(Change detection outputs)

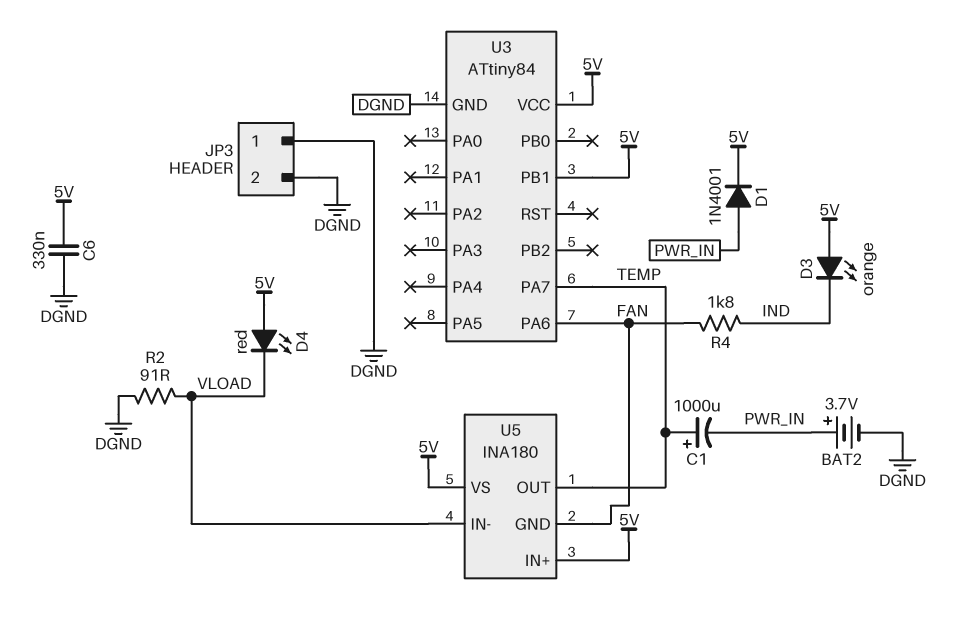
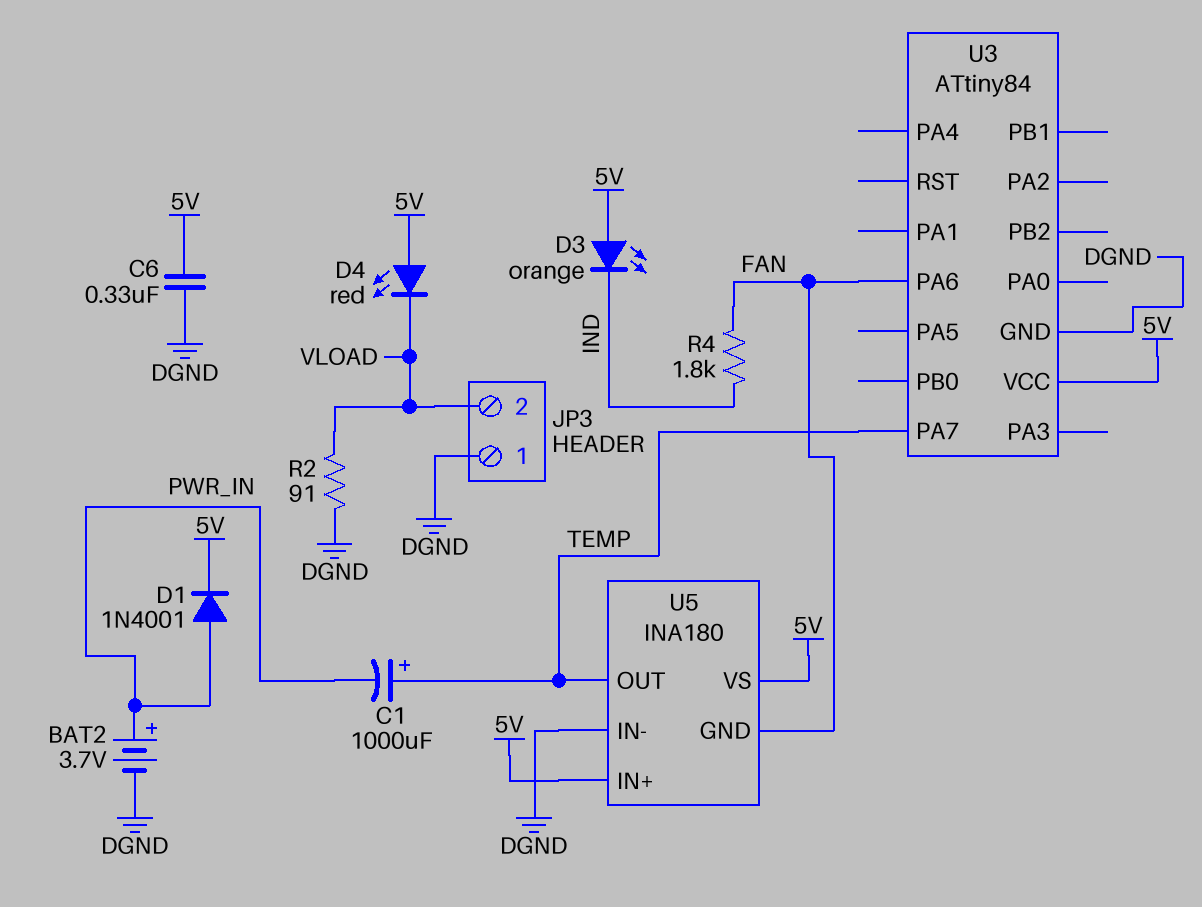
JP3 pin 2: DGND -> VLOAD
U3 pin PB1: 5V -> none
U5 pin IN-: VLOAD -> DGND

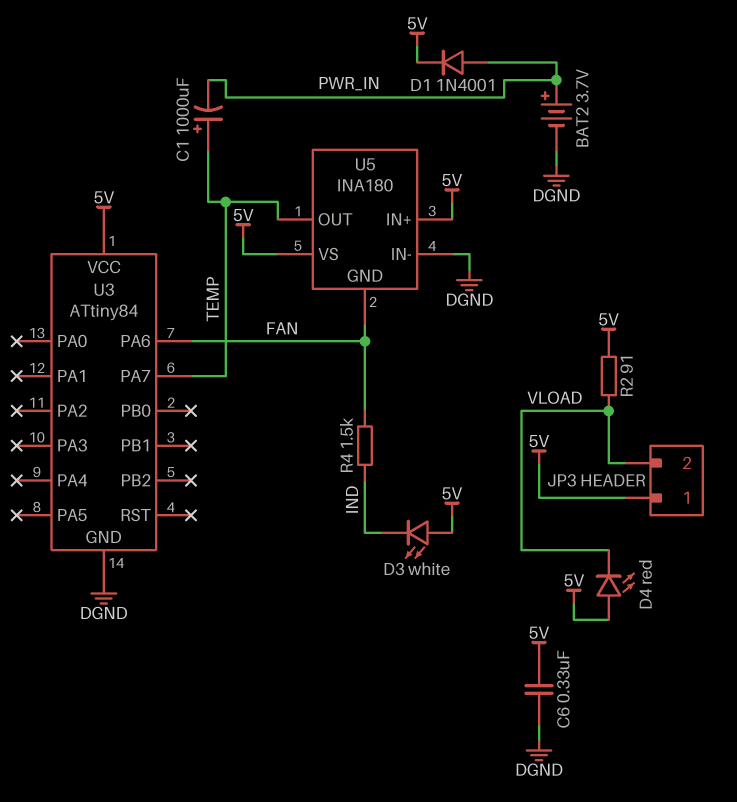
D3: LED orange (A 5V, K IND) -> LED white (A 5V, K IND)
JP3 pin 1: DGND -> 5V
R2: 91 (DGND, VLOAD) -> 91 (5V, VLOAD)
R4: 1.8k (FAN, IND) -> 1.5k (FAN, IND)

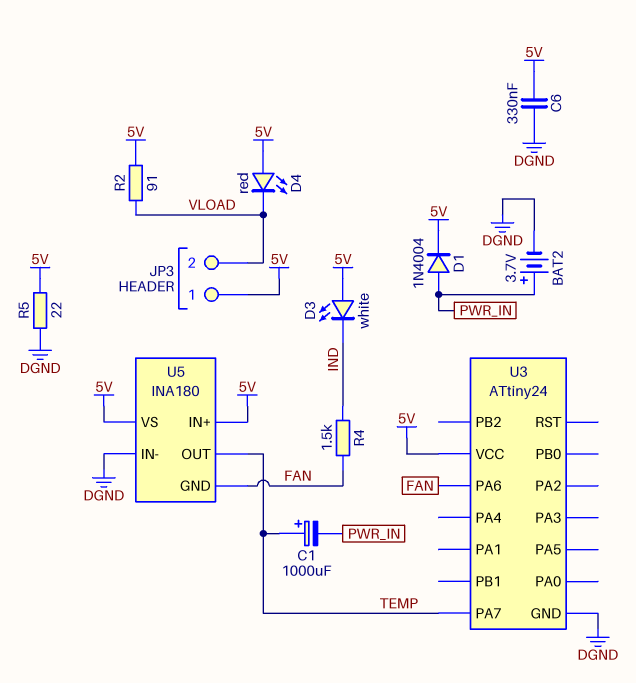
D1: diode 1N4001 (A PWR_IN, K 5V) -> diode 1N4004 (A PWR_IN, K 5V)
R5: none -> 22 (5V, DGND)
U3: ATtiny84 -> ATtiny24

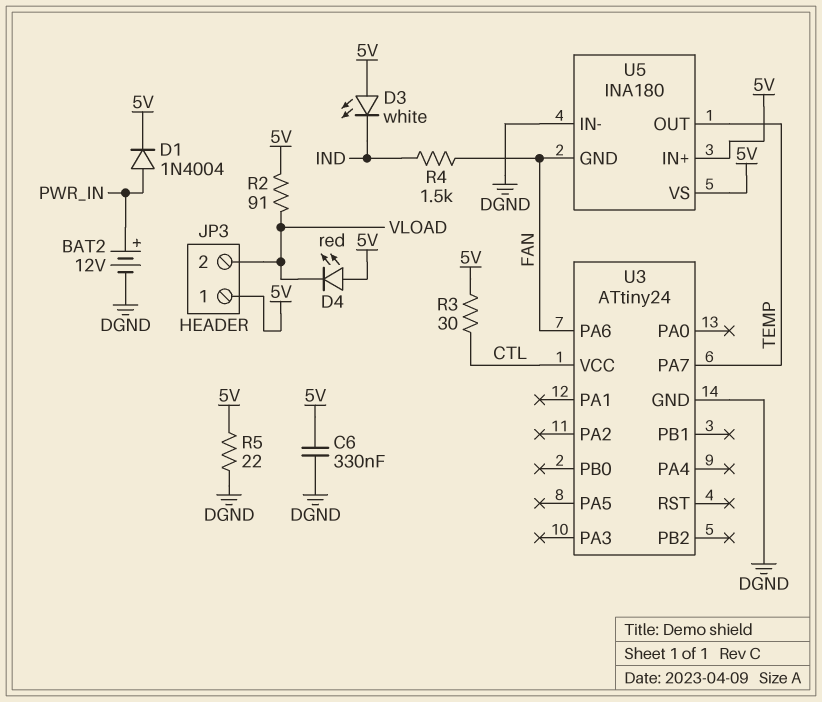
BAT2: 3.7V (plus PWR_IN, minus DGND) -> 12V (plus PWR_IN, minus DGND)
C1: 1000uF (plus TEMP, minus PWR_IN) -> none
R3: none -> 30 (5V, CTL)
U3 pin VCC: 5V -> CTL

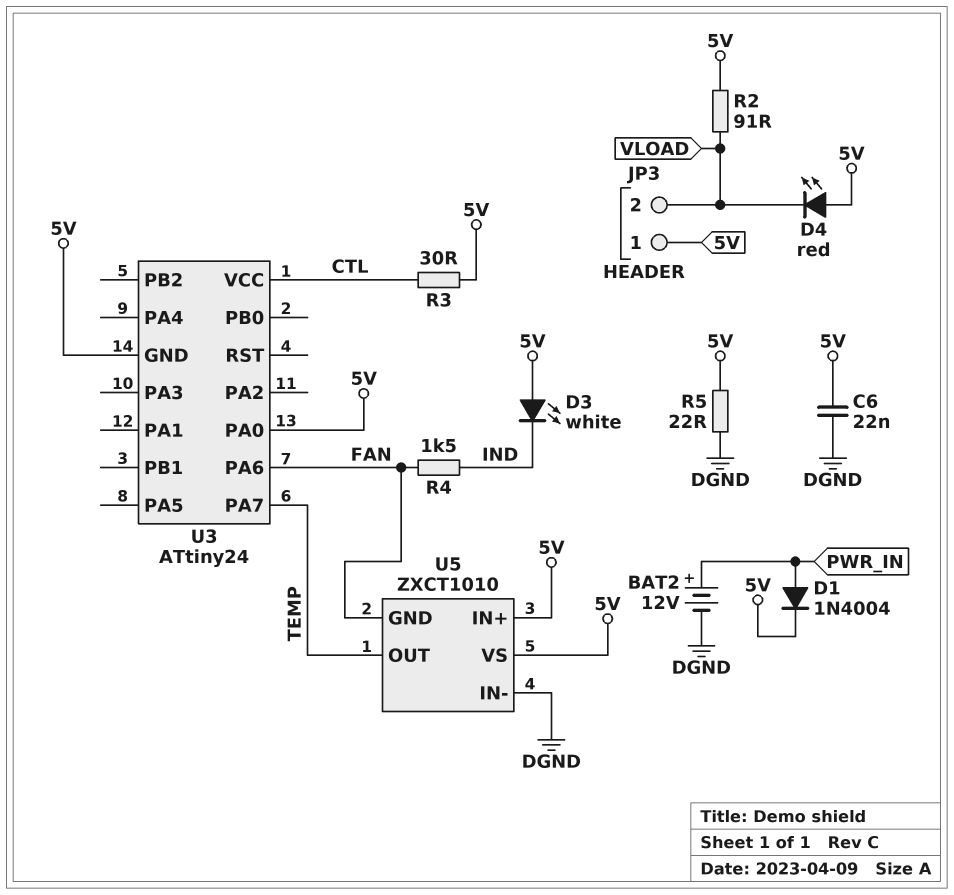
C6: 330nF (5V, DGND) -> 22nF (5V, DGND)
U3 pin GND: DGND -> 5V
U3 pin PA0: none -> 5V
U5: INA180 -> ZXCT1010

◆ **PROBLEM**: Within the entries above, the lines from the one with "R5: none -> 22 (5V, DGND)" through the final line are to be printed exactly, with the pictures removed.

◆ **WRITTEN RESPONSE**:
R5: none -> 22 (5V, DGND)
U3: ATtiny84 -> ATtiny24

BAT2: 3.7V (plus PWR_IN, minus DGND) -> 12V (plus PWR_IN, minus DGND)
C1: 1000uF (plus TEMP, minus PWR_IN) -> none
R3: none -> 30 (5V, CTL)
U3 pin VCC: 5V -> CTL

C6: 330nF (5V, DGND) -> 22nF (5V, DGND)
U3 pin GND: DGND -> 5V
U3 pin PA0: none -> 5V
U5: INA180 -> ZXCT1010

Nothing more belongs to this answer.